▶ [PROBLEM TO WORK ON]: Quote the lines exactly, starting with the line that contains "Segment stroma and" and ending with the line that contains "Wrap output in", and leave out all other lines.

============================================================

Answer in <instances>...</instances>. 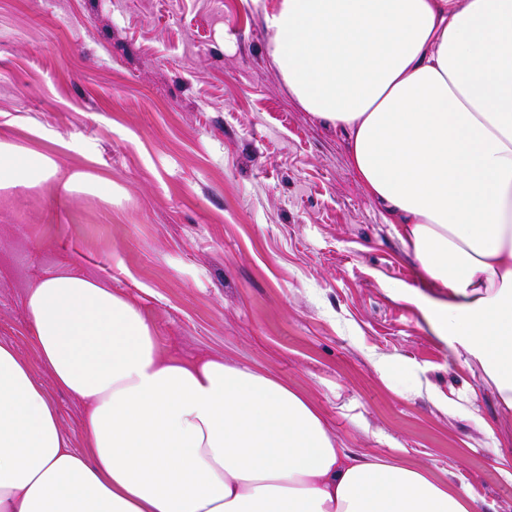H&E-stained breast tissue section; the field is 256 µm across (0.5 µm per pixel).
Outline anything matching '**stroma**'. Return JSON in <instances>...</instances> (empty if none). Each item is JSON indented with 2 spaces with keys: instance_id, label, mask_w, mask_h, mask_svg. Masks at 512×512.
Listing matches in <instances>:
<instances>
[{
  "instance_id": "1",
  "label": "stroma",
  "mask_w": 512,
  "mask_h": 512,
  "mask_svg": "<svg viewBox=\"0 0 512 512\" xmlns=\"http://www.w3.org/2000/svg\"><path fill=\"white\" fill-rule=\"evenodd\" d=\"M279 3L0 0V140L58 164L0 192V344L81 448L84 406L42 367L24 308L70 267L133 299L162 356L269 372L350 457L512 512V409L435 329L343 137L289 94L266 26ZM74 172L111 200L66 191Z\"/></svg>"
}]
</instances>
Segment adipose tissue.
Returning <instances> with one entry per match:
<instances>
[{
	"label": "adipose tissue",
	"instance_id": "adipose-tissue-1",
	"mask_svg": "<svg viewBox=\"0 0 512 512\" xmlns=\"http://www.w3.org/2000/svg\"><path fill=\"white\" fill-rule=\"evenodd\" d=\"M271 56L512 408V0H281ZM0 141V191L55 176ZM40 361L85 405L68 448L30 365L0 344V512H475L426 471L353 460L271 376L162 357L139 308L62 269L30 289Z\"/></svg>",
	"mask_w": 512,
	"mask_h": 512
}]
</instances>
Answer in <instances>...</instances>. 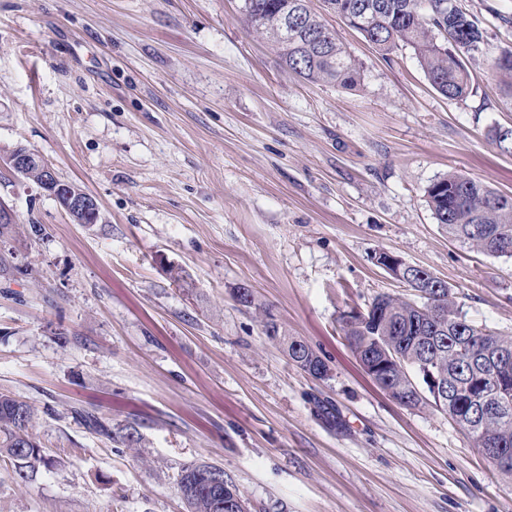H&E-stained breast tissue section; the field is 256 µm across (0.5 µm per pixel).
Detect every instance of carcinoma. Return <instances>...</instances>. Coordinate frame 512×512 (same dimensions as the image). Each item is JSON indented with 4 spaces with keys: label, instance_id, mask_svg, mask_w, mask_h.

============================================================

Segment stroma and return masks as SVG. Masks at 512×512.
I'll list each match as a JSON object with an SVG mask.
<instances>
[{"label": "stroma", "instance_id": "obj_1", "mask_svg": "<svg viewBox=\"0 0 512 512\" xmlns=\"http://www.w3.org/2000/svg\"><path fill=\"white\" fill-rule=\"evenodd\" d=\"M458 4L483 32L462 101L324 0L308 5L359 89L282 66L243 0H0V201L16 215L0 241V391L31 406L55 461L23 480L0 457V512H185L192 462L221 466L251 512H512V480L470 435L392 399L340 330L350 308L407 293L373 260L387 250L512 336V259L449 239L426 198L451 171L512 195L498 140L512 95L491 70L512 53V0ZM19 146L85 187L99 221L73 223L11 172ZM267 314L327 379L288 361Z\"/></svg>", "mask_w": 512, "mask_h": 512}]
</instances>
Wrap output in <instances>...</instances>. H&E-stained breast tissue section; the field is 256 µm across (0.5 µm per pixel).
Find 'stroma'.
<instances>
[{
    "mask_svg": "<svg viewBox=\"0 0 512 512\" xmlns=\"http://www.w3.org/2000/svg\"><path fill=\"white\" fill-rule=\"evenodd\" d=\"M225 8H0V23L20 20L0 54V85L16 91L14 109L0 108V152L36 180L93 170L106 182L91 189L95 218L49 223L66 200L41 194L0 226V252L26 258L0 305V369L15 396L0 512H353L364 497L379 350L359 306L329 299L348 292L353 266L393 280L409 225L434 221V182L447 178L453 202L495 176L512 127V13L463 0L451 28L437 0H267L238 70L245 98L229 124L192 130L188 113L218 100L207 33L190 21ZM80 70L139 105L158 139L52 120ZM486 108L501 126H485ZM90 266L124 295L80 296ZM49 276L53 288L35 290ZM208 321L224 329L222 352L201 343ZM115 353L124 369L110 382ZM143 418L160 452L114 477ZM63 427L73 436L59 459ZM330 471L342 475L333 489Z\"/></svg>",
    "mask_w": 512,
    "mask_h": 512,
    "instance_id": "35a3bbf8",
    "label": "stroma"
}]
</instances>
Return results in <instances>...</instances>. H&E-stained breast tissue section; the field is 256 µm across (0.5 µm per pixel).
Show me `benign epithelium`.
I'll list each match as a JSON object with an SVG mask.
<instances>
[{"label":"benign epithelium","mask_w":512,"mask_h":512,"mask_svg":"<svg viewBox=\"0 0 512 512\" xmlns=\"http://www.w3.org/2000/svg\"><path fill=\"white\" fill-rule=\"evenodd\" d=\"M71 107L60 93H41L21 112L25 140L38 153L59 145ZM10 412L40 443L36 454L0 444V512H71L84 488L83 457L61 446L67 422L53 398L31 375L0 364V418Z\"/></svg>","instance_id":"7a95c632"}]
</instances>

============================================================

▶ [COMPLETE RESPONSE]:
Segment stroma and return masks as SVG. Masks at 512×512.
I'll list each match as a JSON object with an SVG mask.
<instances>
[{"label": "stroma", "instance_id": "obj_1", "mask_svg": "<svg viewBox=\"0 0 512 512\" xmlns=\"http://www.w3.org/2000/svg\"><path fill=\"white\" fill-rule=\"evenodd\" d=\"M458 4L483 32L462 101L324 0L308 5L359 89L282 66L243 0H0V201L16 215L0 241V391L31 406L55 461L23 480L0 457V512H185L192 462L221 466L251 512H512V480L470 435L392 399L340 330L350 308L407 293L373 260L387 250L512 336V259L449 239L426 198L451 171L512 195L498 140L512 95L491 70L512 53V0ZM19 146L85 187L99 221L73 223L11 172ZM267 314L327 379L288 361Z\"/></svg>", "mask_w": 512, "mask_h": 512}]
</instances>
Wrap output in <instances>...</instances>. H&E-stained breast tissue section; the field is 256 µm across (0.5 µm per pixel).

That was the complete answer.